*EXERCISE DIRECTIONS*. What is the count of lines below that include "railway"? Reply with nothing else.

*GIVEN RECORDS*.
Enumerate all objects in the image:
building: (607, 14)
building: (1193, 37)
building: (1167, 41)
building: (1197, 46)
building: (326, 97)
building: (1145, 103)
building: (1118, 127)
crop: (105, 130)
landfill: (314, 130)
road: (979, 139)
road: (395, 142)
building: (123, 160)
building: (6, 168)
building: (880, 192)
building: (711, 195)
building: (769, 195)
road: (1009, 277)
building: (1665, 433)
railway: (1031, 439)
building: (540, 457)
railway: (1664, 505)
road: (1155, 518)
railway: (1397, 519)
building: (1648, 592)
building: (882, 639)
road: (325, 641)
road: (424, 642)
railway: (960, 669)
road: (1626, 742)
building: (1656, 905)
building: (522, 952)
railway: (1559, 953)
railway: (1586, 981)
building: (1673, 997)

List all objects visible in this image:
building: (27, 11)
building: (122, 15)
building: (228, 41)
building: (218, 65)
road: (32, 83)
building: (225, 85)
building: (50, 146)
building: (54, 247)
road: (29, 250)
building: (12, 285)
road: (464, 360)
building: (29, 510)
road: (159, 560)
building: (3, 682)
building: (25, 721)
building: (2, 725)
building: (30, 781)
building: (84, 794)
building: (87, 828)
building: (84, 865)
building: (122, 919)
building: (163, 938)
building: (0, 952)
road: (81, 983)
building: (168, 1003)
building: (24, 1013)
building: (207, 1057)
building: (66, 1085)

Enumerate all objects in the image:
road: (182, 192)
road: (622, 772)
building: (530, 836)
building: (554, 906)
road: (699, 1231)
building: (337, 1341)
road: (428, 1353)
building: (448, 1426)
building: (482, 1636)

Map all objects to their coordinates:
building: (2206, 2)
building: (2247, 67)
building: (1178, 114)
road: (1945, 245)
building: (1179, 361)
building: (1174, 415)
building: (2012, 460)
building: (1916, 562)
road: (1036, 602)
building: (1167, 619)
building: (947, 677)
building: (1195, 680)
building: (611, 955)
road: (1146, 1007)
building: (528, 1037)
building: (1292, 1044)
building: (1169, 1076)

*RESULT OF THE EXERCISE*. 6